# DATA:
⁂

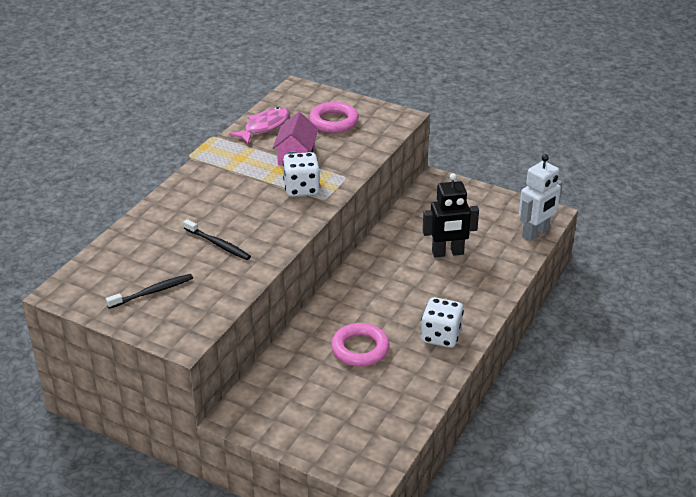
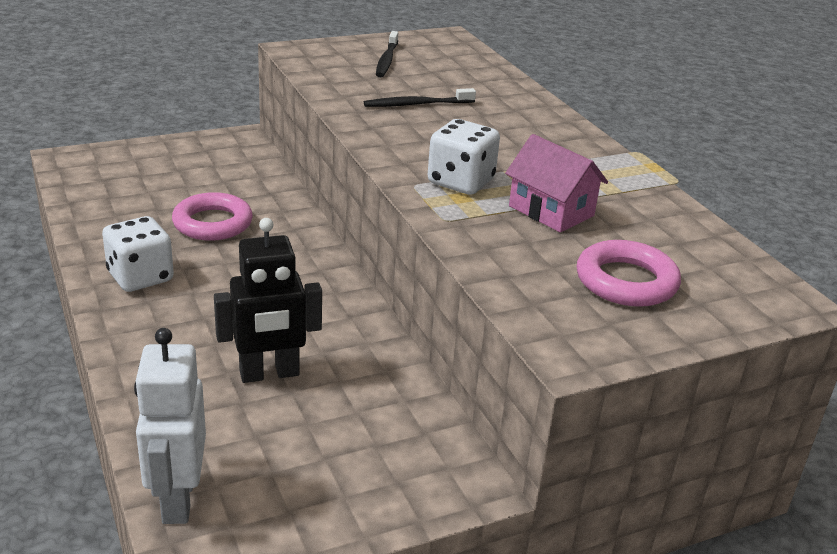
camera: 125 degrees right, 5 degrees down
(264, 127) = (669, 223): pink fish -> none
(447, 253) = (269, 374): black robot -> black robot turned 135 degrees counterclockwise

⁂

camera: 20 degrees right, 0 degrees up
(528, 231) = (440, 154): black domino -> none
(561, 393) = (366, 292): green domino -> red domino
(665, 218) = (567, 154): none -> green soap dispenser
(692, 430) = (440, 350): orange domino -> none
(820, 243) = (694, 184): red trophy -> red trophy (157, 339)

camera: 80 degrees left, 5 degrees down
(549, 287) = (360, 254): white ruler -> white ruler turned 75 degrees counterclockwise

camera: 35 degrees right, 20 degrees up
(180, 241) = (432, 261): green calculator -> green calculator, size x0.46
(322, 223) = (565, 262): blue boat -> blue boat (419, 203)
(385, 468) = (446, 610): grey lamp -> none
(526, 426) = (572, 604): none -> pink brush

⁂

Please give back, exactly as it stands above, the stretch from the line with "camera: 125 degrees right, 5 degrees down" through the line with "(447, 253) = (269, 374): black", and no line outside it.

camera: 125 degrees right, 5 degrees down
(264, 127) = (669, 223): pink fish -> none
(447, 253) = (269, 374): black robot -> black robot turned 135 degrees counterclockwise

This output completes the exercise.